§ **DATASET RECORDS**
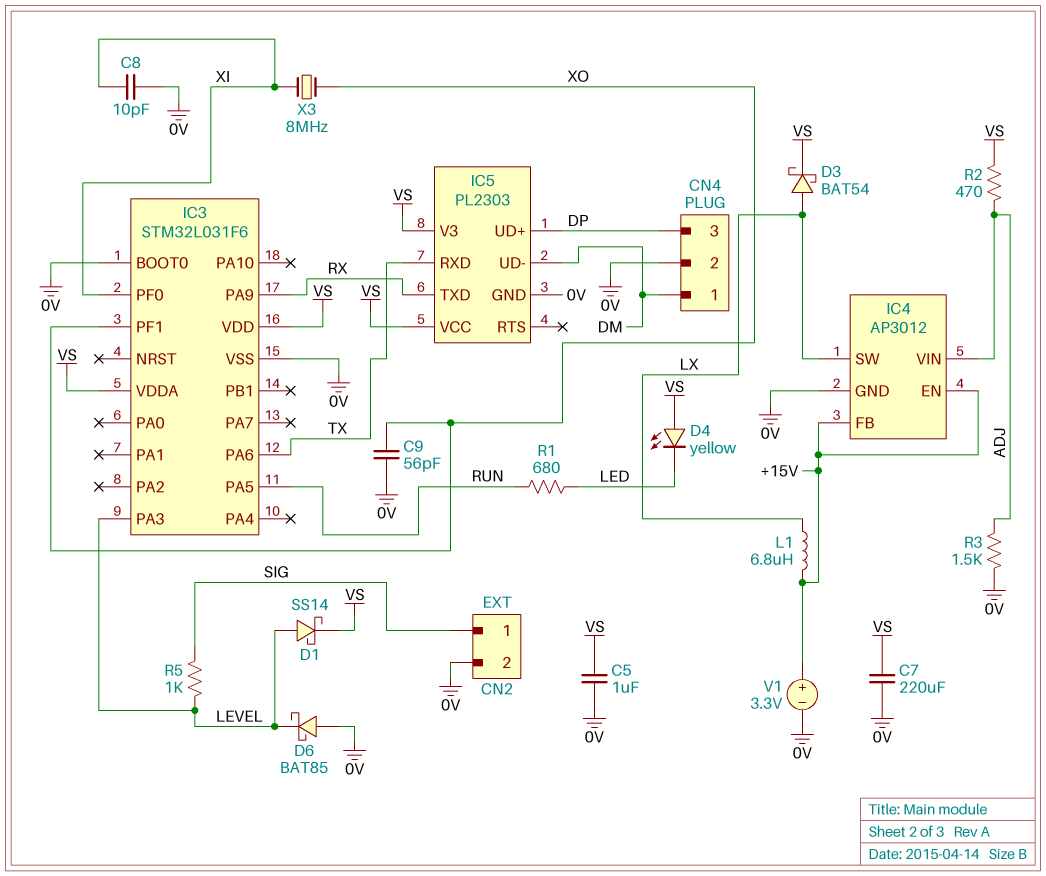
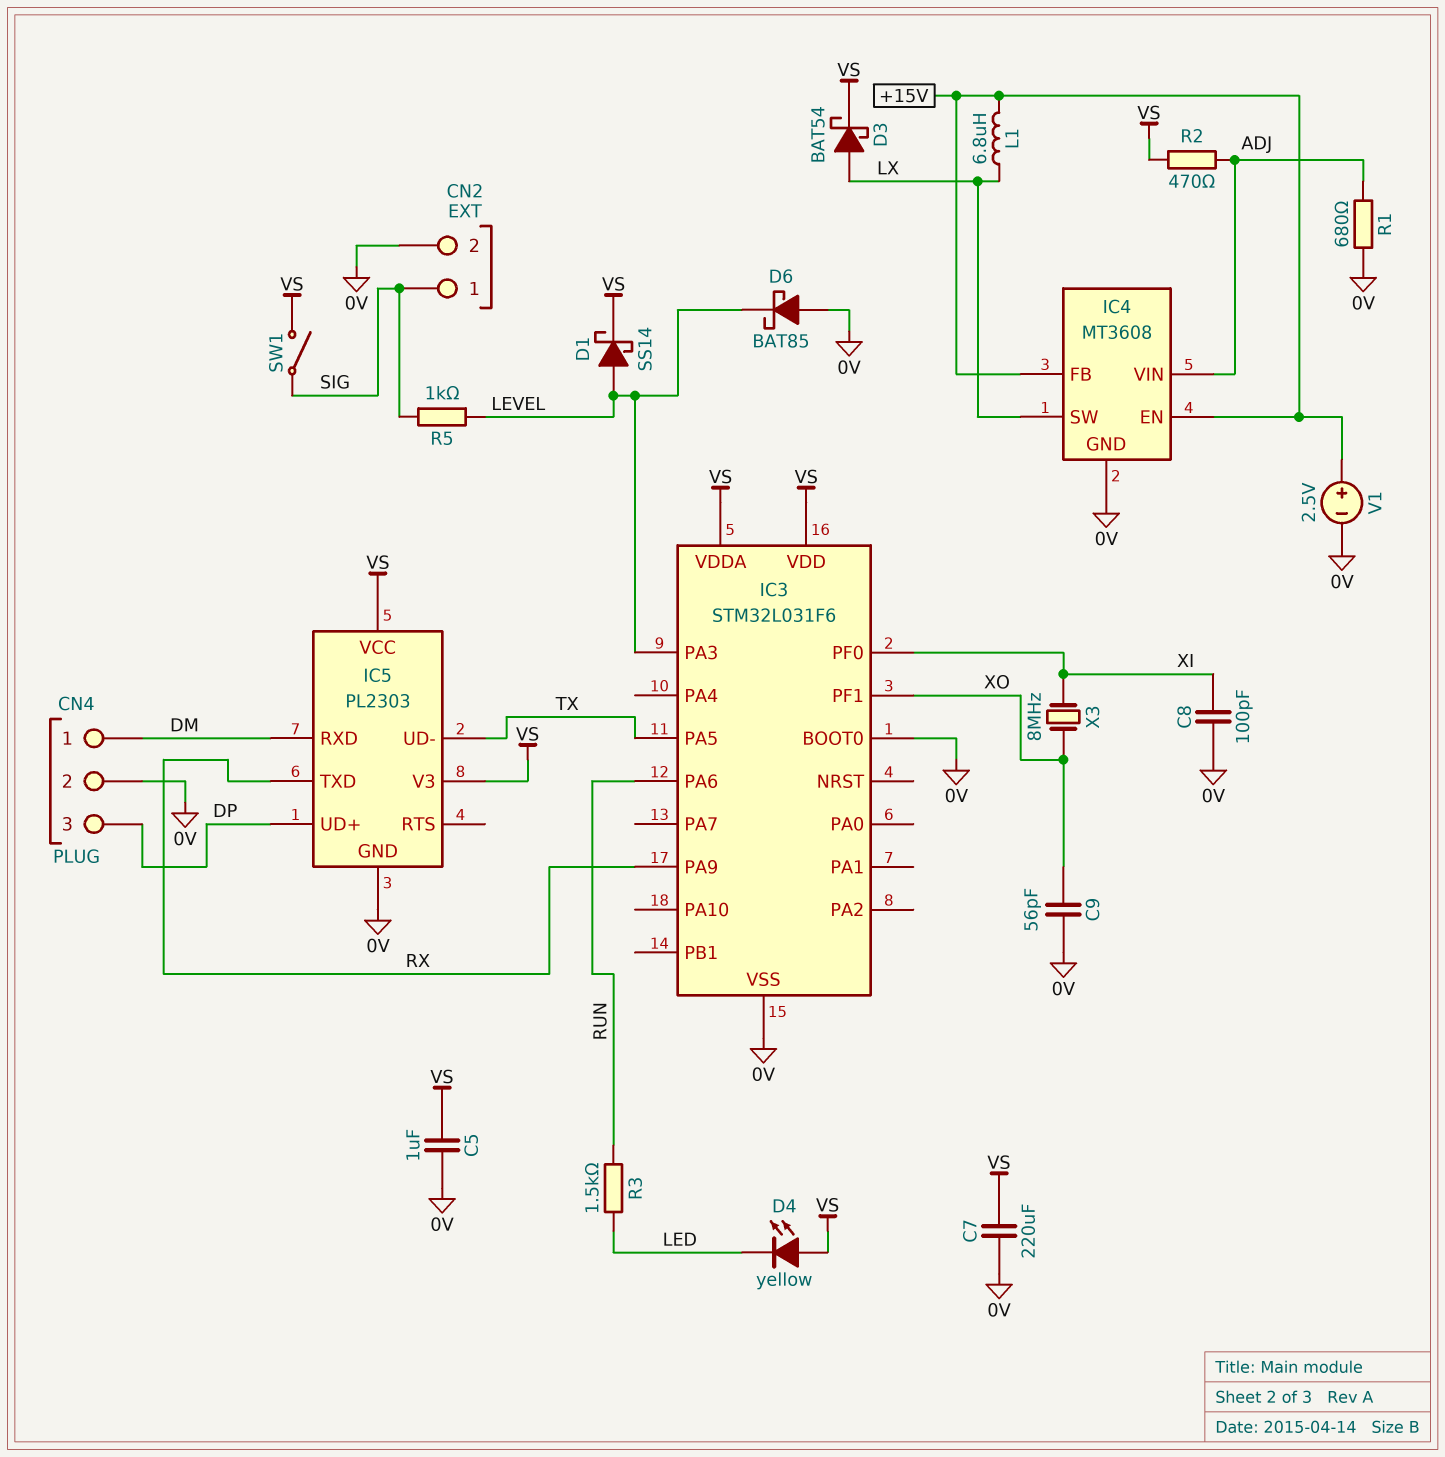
C8: 10pF (0V, XI) -> 100pF (0V, XI)
IC3 pin PA5: RUN -> TX
IC3 pin PA6: TX -> RUN
IC4: AP3012 -> MT3608
IC5 pin RXD: TX -> DM
IC5 pin UD-: DM -> TX
R1: 680 (LED, RUN) -> 680 (0V, ADJ)
R3: 1.5k (0V, ADJ) -> 1.5k (LED, RUN)
SW1: none -> switch (SIG, VS)
V1: 3.3V (plus +15V, minus 0V) -> 2.5V (plus +15V, minus 0V)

§ **YOUR GOAL**
Please print all the entries exactly as written, but drop the pictures.

§ **ANSWER AREA**
C8: 10pF (0V, XI) -> 100pF (0V, XI)
IC3 pin PA5: RUN -> TX
IC3 pin PA6: TX -> RUN
IC4: AP3012 -> MT3608
IC5 pin RXD: TX -> DM
IC5 pin UD-: DM -> TX
R1: 680 (LED, RUN) -> 680 (0V, ADJ)
R3: 1.5k (0V, ADJ) -> 1.5k (LED, RUN)
SW1: none -> switch (SIG, VS)
V1: 3.3V (plus +15V, minus 0V) -> 2.5V (plus +15V, minus 0V)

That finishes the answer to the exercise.